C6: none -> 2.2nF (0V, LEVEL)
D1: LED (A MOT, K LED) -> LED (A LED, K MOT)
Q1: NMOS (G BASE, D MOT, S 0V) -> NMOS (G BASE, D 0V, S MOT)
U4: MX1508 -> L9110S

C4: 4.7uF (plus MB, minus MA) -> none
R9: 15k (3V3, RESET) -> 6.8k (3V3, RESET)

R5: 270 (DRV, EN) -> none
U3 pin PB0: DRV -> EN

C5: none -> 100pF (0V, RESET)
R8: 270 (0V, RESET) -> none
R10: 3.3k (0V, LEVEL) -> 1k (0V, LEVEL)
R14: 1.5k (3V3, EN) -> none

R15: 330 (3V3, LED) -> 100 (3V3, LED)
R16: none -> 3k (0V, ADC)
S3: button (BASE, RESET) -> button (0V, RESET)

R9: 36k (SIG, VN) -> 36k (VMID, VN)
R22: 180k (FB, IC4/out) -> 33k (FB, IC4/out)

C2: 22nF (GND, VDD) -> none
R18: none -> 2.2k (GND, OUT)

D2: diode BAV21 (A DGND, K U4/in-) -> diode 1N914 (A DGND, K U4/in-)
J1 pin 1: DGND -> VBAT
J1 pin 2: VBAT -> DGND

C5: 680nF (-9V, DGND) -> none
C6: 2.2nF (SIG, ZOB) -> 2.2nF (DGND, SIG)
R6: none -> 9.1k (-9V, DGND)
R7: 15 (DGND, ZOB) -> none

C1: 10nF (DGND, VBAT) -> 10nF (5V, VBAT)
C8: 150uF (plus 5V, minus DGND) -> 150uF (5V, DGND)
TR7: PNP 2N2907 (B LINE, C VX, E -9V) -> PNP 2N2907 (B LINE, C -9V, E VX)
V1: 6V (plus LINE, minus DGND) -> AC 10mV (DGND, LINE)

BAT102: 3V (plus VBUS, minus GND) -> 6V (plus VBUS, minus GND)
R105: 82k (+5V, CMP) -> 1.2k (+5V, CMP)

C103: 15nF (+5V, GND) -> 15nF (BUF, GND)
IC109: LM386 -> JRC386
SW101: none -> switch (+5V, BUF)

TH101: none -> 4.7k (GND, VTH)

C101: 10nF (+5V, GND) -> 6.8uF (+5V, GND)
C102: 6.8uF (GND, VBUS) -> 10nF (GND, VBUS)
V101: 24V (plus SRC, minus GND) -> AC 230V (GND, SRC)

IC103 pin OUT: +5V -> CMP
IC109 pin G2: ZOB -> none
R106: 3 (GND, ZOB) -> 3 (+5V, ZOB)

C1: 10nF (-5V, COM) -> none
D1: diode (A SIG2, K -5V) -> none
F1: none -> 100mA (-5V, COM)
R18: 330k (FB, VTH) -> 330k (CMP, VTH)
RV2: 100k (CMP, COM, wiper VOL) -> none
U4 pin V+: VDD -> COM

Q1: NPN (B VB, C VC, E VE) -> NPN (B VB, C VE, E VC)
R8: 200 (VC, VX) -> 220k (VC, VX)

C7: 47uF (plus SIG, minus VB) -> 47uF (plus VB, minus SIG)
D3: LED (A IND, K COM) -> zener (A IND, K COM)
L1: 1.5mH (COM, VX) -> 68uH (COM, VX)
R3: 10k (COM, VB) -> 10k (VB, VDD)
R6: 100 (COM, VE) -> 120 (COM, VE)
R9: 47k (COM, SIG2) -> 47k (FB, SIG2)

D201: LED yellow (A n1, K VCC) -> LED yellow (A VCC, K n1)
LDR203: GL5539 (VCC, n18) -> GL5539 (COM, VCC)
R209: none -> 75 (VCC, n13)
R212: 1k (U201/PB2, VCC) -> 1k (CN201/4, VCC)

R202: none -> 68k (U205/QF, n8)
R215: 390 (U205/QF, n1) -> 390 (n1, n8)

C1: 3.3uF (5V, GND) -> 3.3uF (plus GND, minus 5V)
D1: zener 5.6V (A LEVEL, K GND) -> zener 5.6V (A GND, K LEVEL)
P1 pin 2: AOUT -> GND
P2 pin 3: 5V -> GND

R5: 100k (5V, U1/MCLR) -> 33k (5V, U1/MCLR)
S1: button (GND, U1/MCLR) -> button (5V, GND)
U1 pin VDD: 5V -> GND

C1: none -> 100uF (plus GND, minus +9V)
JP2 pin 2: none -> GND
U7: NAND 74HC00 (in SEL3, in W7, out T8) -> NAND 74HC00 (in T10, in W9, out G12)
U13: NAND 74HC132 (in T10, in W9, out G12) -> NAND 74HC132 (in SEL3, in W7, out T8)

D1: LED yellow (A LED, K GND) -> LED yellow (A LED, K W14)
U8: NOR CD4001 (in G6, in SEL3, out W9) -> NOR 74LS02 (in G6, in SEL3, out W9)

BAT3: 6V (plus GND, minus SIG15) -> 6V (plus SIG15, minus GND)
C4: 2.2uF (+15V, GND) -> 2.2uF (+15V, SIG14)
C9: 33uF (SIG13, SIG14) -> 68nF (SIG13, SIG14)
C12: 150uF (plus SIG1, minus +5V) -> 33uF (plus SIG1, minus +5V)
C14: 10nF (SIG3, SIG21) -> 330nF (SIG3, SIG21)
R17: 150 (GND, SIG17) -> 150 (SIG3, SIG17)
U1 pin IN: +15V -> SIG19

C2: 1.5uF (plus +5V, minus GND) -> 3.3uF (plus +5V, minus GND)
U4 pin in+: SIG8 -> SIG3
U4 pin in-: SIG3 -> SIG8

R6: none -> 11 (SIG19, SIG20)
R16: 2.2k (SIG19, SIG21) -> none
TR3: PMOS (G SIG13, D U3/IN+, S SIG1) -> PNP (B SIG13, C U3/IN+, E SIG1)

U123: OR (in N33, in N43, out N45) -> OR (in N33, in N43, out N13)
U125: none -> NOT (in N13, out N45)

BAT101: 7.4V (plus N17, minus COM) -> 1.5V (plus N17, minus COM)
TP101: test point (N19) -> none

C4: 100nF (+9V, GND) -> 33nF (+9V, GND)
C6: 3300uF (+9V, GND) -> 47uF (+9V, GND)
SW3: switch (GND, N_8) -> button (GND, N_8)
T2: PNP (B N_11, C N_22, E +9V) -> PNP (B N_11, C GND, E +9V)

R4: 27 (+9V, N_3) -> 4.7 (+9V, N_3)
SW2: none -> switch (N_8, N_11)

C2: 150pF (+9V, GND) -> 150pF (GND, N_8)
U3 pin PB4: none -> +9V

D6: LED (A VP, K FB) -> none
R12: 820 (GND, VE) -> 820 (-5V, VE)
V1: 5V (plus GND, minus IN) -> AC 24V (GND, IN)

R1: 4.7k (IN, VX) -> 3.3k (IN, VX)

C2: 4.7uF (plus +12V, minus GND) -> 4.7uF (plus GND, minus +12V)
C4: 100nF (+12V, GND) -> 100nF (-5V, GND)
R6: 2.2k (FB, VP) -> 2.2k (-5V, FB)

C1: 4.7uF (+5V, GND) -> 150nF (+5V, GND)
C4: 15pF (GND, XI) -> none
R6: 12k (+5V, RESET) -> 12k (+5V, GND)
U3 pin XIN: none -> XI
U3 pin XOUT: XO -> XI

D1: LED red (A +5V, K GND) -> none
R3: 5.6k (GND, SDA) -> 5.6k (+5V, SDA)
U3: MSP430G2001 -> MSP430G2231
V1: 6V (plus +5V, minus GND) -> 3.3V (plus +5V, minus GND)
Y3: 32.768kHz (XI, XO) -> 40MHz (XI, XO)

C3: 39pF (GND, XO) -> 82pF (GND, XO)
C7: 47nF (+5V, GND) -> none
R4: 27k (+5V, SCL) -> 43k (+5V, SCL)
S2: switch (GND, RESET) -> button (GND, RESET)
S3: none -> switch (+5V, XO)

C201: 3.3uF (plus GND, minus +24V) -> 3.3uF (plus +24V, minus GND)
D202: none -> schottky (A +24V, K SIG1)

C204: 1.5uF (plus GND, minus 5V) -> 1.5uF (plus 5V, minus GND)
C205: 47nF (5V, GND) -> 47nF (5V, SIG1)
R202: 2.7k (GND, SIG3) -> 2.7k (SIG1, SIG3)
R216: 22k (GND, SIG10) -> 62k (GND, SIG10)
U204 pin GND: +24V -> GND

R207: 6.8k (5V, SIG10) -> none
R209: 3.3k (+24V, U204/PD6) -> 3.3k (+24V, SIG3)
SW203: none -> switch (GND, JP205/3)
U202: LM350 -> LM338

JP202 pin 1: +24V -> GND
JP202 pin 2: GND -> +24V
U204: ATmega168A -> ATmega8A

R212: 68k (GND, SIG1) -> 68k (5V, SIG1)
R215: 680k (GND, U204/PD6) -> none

=-=-=

**WORK INSTRUCTIONS**:
Reproduce verbatim the lines above, from the line with "C101: 10nF (+5V, GND) -> 6.8uF (+5V, GND)" through the line with "C1: 10nF (-5V, COM) -> none".

**TASK RESULT**:
C101: 10nF (+5V, GND) -> 6.8uF (+5V, GND)
C102: 6.8uF (GND, VBUS) -> 10nF (GND, VBUS)
V101: 24V (plus SRC, minus GND) -> AC 230V (GND, SRC)

IC103 pin OUT: +5V -> CMP
IC109 pin G2: ZOB -> none
R106: 3 (GND, ZOB) -> 3 (+5V, ZOB)

C1: 10nF (-5V, COM) -> none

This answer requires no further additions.